+++ DATA IN THIS EXERCISE

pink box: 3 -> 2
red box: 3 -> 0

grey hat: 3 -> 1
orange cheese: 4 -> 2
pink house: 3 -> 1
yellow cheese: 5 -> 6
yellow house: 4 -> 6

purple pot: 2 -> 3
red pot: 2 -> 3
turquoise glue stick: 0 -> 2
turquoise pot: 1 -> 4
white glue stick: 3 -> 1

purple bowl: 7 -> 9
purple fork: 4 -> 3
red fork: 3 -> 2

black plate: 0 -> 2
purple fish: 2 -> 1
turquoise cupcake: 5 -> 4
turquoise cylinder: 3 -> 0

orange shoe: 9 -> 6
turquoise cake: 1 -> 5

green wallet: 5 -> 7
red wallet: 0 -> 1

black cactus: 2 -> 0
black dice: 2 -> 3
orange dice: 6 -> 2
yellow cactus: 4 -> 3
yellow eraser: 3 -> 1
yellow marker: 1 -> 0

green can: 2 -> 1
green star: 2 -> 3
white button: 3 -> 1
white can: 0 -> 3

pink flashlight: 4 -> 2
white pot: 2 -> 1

++++++

WORK TO COMPLETE :: The assignment is to restate, word for word, each line from the one containing "grey hat: 3 -> 1" through the final line of the material above.

OUTPUT OF THE EXERCISE ::
grey hat: 3 -> 1
orange cheese: 4 -> 2
pink house: 3 -> 1
yellow cheese: 5 -> 6
yellow house: 4 -> 6

purple pot: 2 -> 3
red pot: 2 -> 3
turquoise glue stick: 0 -> 2
turquoise pot: 1 -> 4
white glue stick: 3 -> 1

purple bowl: 7 -> 9
purple fork: 4 -> 3
red fork: 3 -> 2

black plate: 0 -> 2
purple fish: 2 -> 1
turquoise cupcake: 5 -> 4
turquoise cylinder: 3 -> 0

orange shoe: 9 -> 6
turquoise cake: 1 -> 5

green wallet: 5 -> 7
red wallet: 0 -> 1

black cactus: 2 -> 0
black dice: 2 -> 3
orange dice: 6 -> 2
yellow cactus: 4 -> 3
yellow eraser: 3 -> 1
yellow marker: 1 -> 0

green can: 2 -> 1
green star: 2 -> 3
white button: 3 -> 1
white can: 0 -> 3

pink flashlight: 4 -> 2
white pot: 2 -> 1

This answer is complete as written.